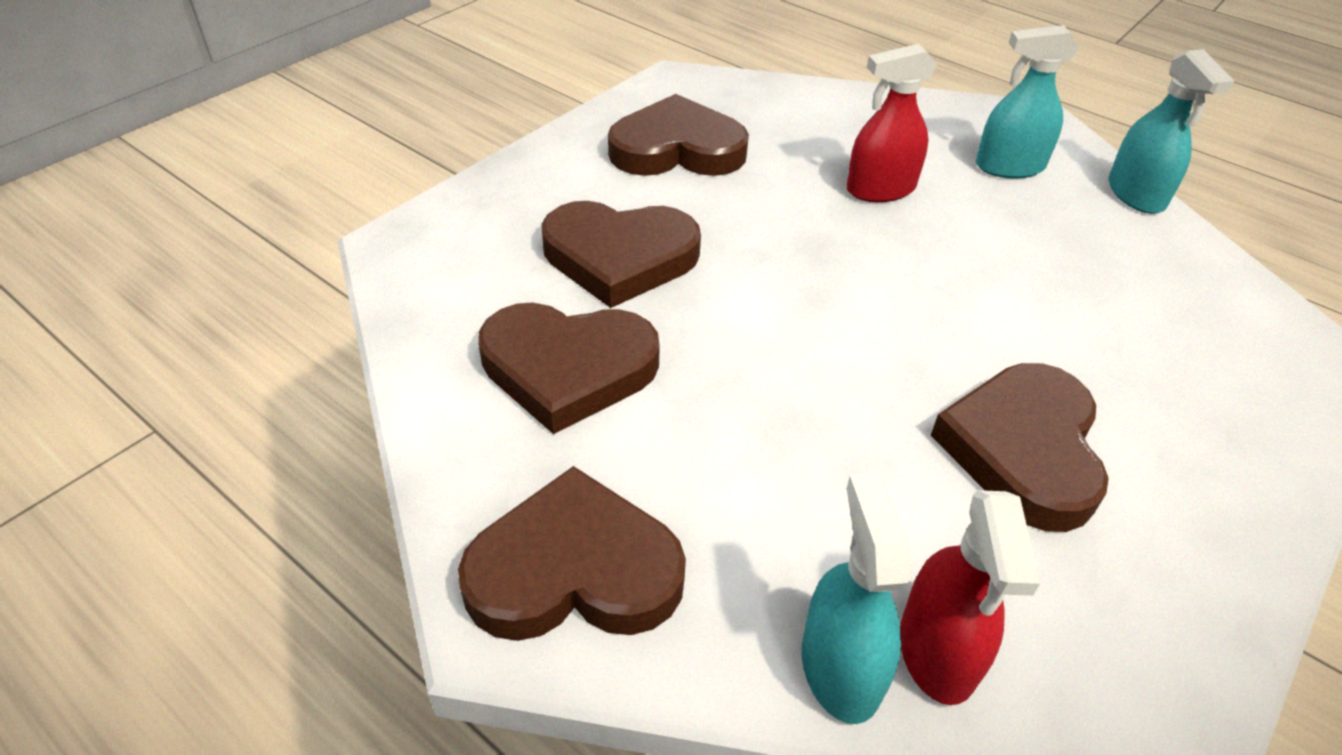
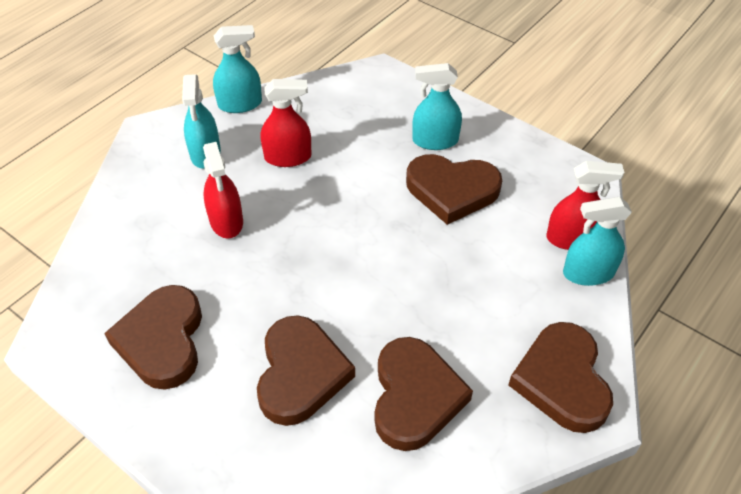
camera: 90 degrees left, 5 degrees up
(1033, 244) = (288, 157): none -> red spray bottle
(1159, 435) = (435, 141): none -> turquoise spray bottle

::::::

- _EXERCISE AIM_: The word "none" appears in some lines of the data. Copy every one of those lines.

- _RESULT OF THE TASK_:
(1033, 244) = (288, 157): none -> red spray bottle
(1159, 435) = (435, 141): none -> turquoise spray bottle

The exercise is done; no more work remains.